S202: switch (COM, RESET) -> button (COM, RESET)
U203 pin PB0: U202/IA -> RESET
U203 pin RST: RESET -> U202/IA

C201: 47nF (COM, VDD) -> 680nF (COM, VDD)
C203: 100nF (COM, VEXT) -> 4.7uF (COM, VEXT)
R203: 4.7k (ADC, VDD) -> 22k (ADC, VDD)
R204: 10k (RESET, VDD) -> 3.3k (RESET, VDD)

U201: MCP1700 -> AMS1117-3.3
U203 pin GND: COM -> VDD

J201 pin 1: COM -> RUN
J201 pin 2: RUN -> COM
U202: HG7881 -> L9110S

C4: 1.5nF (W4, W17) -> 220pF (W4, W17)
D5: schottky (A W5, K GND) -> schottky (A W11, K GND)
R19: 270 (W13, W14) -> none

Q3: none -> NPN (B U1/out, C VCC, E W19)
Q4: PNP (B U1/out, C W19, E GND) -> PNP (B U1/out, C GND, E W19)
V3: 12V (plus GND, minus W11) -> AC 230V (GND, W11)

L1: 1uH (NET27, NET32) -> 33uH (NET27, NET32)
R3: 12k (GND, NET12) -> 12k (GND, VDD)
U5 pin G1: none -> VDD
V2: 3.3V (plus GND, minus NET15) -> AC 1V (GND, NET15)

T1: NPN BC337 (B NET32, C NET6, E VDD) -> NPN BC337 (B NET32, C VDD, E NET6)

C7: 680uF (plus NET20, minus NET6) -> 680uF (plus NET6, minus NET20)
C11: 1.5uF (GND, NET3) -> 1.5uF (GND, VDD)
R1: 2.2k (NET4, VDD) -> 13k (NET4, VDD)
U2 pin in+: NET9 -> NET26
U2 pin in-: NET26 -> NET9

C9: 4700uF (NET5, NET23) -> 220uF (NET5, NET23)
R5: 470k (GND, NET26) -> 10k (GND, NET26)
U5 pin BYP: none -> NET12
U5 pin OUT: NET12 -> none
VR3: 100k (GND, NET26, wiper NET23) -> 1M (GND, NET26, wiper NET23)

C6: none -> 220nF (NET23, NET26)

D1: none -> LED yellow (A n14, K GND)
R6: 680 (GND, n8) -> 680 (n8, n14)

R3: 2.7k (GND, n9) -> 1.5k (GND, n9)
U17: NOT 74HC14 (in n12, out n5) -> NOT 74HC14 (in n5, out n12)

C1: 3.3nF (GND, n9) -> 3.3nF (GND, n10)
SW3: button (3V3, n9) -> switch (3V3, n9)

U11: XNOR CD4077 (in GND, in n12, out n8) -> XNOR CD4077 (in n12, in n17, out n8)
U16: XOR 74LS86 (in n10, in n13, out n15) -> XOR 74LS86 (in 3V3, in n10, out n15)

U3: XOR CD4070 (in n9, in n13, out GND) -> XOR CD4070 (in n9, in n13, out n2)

§ §

THE PROBLEM ▸ Produce only the lines from the line containing "C203: 100nF (COM, VEXT) -> 4.7uF (COM, VEXT)" through the line containing "R19: 270 (W13, W14) -> none", inclusive of both, exactly as they stand in the entries above.

ANSWER SPACE ▸
C203: 100nF (COM, VEXT) -> 4.7uF (COM, VEXT)
R203: 4.7k (ADC, VDD) -> 22k (ADC, VDD)
R204: 10k (RESET, VDD) -> 3.3k (RESET, VDD)

U201: MCP1700 -> AMS1117-3.3
U203 pin GND: COM -> VDD

J201 pin 1: COM -> RUN
J201 pin 2: RUN -> COM
U202: HG7881 -> L9110S

C4: 1.5nF (W4, W17) -> 220pF (W4, W17)
D5: schottky (A W5, K GND) -> schottky (A W11, K GND)
R19: 270 (W13, W14) -> none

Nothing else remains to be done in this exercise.